§ **Job**:
Please count the lines in the listing that contain the string "acciaccatura", and give only the number.

(Saved entries)
"""
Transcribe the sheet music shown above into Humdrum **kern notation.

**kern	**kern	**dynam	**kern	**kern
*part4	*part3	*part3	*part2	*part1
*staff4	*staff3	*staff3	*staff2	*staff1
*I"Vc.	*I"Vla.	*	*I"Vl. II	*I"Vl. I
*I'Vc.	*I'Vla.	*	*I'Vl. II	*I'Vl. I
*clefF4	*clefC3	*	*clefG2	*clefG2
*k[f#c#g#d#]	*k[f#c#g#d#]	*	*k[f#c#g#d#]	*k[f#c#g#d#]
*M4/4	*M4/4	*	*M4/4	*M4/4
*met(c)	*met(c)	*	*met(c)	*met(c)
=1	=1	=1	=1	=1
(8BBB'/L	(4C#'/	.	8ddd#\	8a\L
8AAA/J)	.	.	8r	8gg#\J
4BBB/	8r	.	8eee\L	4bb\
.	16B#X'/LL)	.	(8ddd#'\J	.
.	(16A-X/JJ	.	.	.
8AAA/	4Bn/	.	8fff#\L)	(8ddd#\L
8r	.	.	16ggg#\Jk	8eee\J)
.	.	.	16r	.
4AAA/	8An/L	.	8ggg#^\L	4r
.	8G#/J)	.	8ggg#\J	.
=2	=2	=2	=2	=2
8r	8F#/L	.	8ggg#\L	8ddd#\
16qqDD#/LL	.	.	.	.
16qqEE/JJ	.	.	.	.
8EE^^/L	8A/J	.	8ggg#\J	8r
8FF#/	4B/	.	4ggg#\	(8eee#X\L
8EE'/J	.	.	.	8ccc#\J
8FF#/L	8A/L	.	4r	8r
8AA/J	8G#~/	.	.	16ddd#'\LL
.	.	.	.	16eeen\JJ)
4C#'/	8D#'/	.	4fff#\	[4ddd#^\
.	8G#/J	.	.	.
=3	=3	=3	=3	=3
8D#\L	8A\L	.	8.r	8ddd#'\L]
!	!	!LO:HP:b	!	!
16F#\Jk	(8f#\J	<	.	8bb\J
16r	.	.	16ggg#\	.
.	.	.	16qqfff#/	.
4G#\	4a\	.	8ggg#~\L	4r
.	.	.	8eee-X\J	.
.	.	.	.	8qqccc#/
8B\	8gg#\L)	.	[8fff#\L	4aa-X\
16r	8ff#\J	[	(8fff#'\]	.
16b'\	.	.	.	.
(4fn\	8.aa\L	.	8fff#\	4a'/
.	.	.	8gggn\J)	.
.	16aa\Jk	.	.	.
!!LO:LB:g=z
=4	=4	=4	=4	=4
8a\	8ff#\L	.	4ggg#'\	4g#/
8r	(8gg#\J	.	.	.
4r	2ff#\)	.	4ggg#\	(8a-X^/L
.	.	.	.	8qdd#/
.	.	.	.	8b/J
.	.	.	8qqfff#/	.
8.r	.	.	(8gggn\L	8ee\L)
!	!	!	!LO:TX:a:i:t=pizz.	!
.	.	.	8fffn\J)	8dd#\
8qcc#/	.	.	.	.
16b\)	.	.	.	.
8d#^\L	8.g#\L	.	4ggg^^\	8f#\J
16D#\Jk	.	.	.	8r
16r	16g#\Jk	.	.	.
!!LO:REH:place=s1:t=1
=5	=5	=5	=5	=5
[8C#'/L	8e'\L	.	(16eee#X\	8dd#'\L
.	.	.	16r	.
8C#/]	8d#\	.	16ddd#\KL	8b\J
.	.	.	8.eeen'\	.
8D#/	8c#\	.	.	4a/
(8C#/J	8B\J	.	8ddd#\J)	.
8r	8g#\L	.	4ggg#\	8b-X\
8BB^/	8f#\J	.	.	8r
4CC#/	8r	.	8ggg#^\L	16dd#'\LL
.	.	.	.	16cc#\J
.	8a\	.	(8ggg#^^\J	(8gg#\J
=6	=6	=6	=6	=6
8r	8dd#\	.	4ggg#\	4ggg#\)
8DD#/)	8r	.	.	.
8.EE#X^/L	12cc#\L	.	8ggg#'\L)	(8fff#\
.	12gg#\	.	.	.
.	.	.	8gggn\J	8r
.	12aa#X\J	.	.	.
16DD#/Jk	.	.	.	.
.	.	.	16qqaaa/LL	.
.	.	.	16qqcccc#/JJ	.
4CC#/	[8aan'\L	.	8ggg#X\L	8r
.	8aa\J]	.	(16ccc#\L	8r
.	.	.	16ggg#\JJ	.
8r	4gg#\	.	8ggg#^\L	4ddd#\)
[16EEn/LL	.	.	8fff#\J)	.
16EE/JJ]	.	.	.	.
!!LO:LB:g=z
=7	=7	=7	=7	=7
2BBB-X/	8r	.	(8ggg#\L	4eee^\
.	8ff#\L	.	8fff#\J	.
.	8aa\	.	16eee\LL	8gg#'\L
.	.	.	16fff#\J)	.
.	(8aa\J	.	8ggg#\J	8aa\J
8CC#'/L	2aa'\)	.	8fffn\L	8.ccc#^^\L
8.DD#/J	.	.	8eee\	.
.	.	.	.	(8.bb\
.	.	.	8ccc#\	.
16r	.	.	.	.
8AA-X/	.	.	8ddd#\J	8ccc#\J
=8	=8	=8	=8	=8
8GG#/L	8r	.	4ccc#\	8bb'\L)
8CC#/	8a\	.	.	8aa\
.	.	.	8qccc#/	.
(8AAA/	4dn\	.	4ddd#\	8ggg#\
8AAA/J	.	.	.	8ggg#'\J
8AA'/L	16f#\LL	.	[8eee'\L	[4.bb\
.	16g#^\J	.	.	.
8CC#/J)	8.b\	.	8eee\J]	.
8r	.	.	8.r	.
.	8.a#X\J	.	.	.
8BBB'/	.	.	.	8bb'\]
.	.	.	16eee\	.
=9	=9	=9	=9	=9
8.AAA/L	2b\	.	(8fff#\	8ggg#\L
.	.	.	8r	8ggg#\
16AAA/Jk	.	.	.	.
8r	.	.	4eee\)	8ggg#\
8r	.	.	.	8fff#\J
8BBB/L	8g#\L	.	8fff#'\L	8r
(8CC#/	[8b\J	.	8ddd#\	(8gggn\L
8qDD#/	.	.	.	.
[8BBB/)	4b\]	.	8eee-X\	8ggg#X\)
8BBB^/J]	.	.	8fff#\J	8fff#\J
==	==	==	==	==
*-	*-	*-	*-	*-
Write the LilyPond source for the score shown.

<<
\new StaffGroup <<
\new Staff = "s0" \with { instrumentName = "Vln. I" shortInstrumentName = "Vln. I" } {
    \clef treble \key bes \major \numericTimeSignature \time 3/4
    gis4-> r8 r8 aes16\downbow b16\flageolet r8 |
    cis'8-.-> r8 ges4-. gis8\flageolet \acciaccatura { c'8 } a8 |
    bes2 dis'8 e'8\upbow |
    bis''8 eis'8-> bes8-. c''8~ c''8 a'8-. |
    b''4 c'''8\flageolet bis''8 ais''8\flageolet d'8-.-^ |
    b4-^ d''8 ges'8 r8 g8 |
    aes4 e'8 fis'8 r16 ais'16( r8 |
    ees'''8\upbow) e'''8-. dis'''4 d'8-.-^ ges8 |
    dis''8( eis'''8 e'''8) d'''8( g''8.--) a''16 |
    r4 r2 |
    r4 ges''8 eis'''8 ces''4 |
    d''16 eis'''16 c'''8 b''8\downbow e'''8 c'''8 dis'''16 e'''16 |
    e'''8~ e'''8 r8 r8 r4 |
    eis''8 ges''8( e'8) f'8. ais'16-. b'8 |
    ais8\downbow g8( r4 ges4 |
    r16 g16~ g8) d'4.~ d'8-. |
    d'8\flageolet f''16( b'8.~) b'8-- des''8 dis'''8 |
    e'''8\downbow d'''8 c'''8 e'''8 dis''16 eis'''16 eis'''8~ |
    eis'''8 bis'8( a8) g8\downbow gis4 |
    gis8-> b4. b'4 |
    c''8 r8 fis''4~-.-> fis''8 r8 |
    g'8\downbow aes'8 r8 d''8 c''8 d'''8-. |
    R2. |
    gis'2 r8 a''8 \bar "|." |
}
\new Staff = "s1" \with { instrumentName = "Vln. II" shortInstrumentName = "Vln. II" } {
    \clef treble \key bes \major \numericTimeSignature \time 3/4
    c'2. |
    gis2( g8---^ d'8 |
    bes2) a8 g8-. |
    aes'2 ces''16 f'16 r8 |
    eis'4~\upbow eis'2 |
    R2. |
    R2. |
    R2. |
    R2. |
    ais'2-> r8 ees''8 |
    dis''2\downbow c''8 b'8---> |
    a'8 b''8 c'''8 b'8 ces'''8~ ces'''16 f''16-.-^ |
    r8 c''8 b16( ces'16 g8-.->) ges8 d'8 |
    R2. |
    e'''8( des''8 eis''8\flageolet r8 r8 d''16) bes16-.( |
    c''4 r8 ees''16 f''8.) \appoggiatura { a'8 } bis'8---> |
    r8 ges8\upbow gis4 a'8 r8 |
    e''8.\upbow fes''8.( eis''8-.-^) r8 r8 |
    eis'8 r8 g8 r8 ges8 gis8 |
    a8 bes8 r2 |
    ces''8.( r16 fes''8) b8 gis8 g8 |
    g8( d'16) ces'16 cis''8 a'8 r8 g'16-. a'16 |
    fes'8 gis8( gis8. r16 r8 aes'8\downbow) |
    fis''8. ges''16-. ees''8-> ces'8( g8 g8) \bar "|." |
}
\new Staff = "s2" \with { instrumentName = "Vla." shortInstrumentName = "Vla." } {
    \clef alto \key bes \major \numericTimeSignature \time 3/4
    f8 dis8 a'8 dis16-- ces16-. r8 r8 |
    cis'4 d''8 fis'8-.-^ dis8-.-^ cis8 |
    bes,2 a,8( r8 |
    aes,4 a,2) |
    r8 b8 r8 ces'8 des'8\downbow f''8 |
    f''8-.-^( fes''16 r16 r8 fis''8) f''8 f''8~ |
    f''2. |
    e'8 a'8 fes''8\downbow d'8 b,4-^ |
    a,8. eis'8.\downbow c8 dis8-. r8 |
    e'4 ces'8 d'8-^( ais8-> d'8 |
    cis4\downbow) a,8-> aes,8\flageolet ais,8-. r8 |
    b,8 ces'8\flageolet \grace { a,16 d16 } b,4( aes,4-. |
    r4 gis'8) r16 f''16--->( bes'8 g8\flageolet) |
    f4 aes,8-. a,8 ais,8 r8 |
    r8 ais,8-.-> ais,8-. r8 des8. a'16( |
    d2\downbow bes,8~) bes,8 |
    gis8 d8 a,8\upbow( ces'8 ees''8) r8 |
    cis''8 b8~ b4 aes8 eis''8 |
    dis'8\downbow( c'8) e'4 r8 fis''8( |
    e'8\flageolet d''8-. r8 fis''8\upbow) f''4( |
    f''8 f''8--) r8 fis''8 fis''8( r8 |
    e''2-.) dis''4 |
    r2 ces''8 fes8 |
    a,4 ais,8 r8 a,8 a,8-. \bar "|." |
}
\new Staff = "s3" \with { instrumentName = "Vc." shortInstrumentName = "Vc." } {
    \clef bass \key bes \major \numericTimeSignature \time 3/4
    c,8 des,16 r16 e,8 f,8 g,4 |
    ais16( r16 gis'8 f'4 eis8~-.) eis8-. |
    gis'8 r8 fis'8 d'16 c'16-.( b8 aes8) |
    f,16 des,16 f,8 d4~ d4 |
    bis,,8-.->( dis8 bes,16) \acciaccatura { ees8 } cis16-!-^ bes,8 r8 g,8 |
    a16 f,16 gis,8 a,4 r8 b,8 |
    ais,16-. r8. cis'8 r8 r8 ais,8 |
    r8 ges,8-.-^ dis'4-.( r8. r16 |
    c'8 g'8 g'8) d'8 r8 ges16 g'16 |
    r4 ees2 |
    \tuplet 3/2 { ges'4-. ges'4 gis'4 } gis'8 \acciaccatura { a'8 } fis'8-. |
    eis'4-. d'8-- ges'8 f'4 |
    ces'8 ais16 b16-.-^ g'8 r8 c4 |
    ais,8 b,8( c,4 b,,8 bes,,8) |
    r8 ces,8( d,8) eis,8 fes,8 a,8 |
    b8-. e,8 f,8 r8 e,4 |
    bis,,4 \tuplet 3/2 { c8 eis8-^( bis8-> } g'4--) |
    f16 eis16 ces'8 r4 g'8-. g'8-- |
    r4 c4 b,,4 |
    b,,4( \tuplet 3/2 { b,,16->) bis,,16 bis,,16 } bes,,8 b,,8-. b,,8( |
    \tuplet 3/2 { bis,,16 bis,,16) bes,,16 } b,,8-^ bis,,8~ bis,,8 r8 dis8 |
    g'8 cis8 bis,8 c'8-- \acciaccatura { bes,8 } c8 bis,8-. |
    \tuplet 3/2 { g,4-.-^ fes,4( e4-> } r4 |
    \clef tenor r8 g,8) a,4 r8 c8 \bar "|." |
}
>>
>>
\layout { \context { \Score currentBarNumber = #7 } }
"""
§ **Solution for this exercise**:
4